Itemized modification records
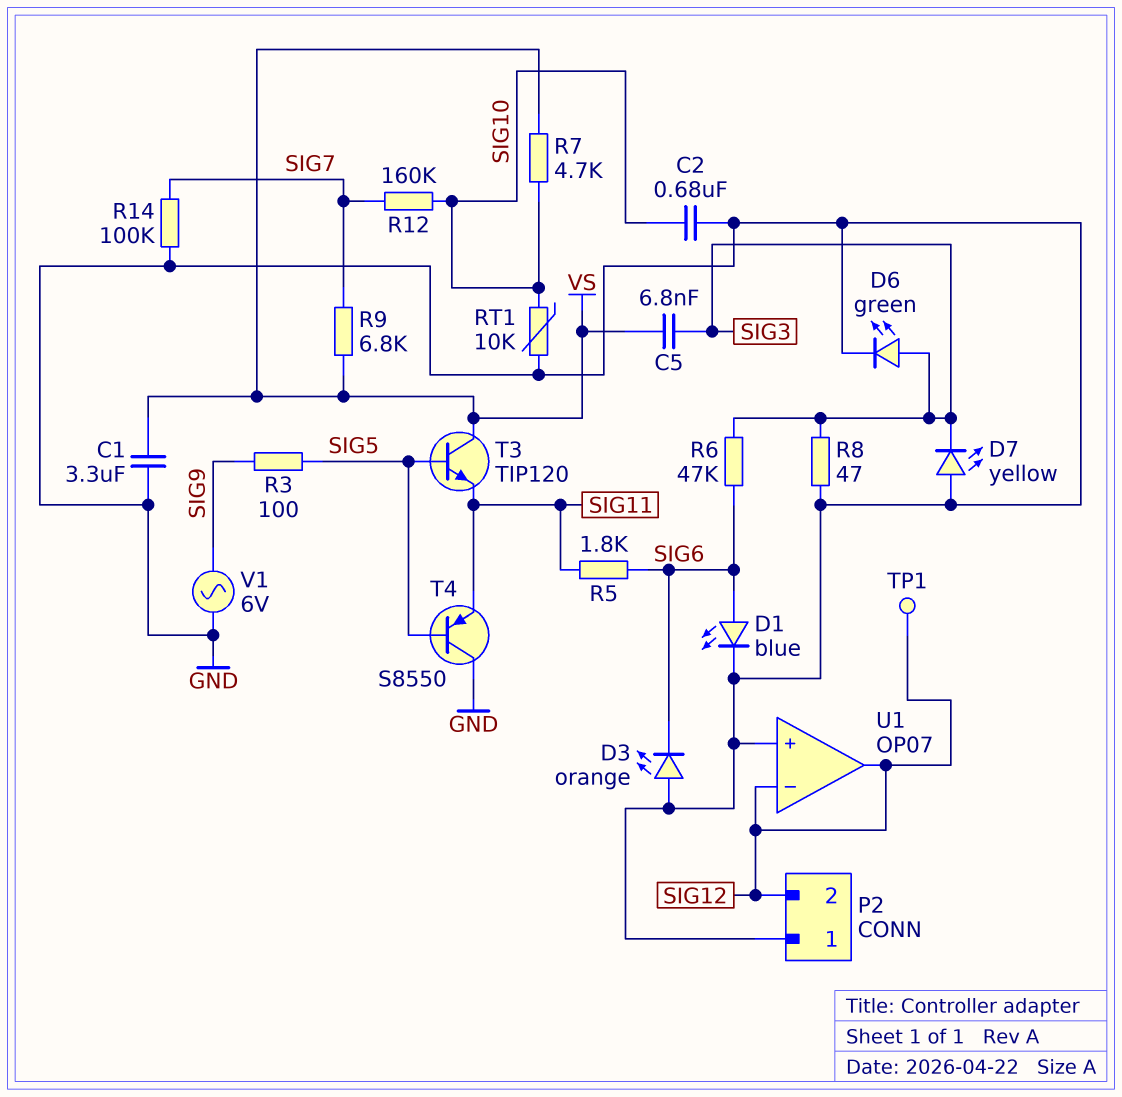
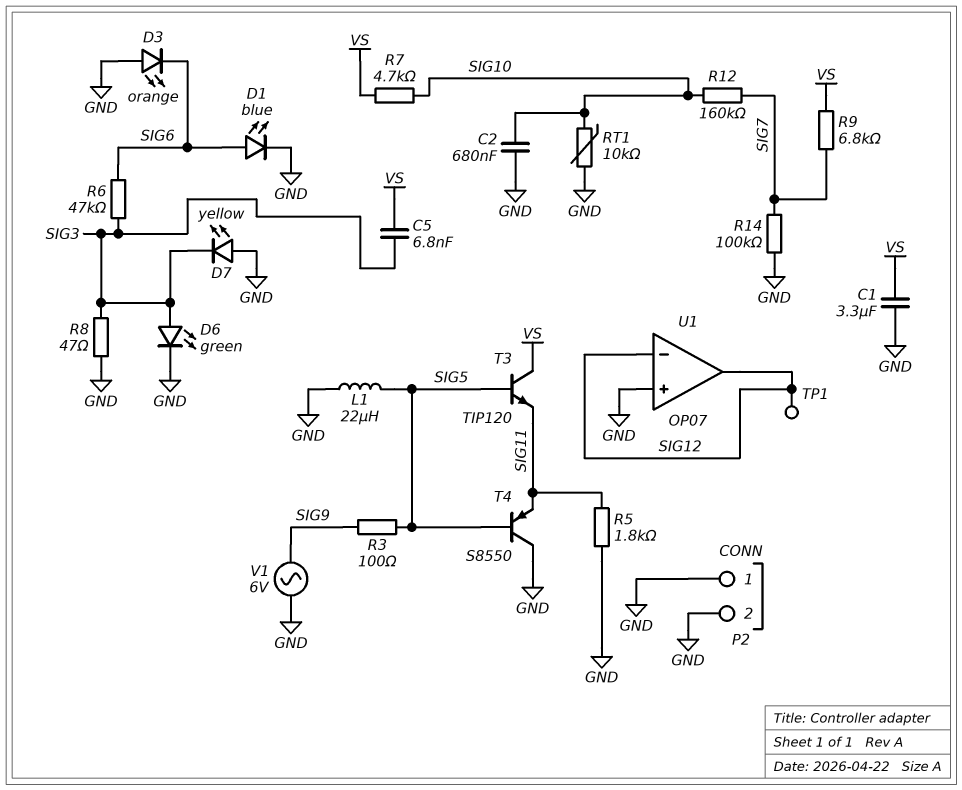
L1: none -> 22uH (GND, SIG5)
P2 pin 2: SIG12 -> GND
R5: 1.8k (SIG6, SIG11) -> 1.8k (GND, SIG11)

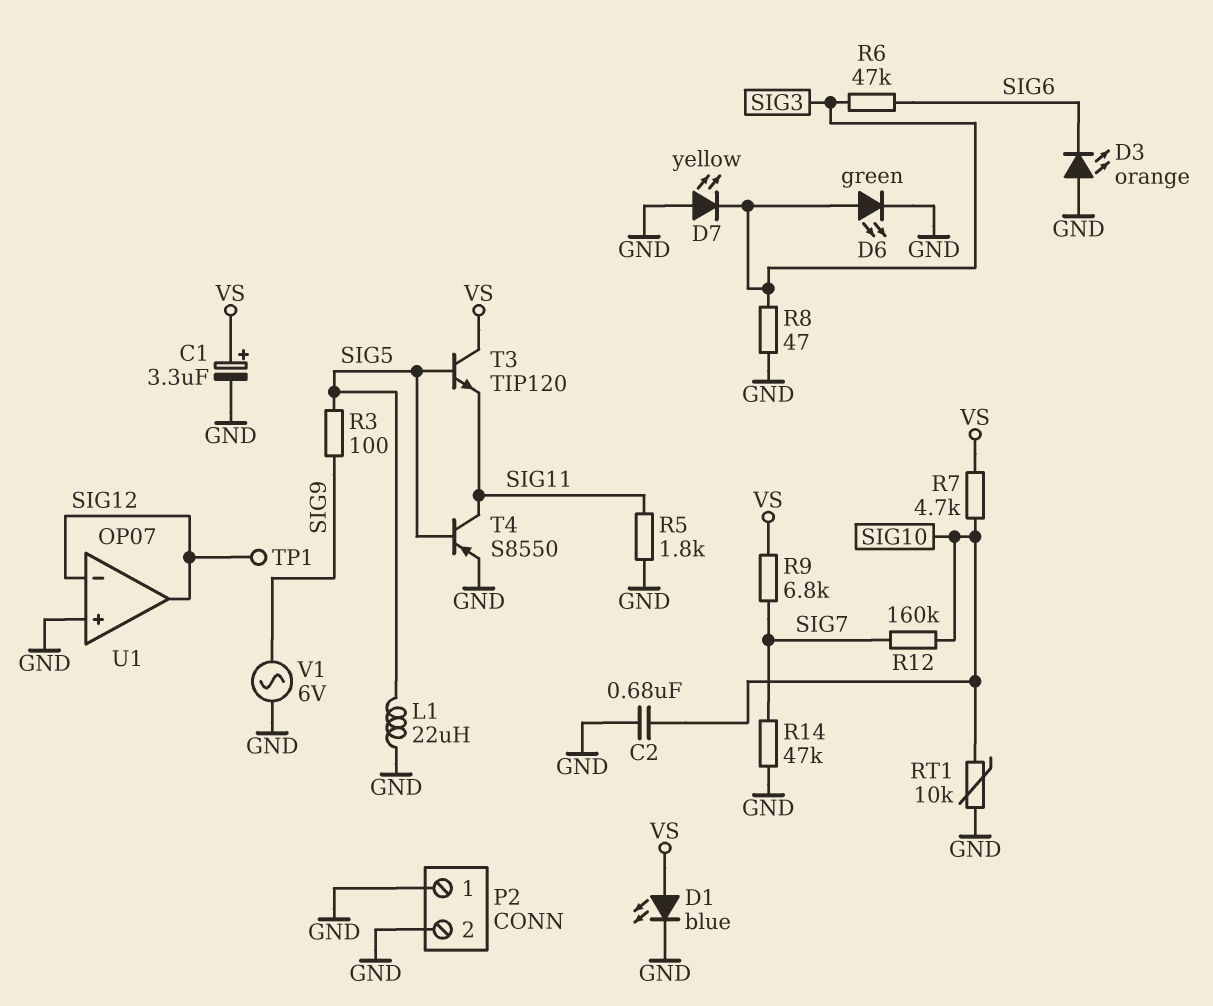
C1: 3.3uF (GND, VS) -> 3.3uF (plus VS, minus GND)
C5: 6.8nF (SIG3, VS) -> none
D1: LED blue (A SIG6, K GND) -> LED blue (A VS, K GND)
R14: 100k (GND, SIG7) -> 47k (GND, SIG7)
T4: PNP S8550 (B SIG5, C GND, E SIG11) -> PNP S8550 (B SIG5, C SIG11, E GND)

Requirement - Copy out every line above without change, dropping the pictures.

Written solution -
L1: none -> 22uH (GND, SIG5)
P2 pin 2: SIG12 -> GND
R5: 1.8k (SIG6, SIG11) -> 1.8k (GND, SIG11)

C1: 3.3uF (GND, VS) -> 3.3uF (plus VS, minus GND)
C5: 6.8nF (SIG3, VS) -> none
D1: LED blue (A SIG6, K GND) -> LED blue (A VS, K GND)
R14: 100k (GND, SIG7) -> 47k (GND, SIG7)
T4: PNP S8550 (B SIG5, C GND, E SIG11) -> PNP S8550 (B SIG5, C SIG11, E GND)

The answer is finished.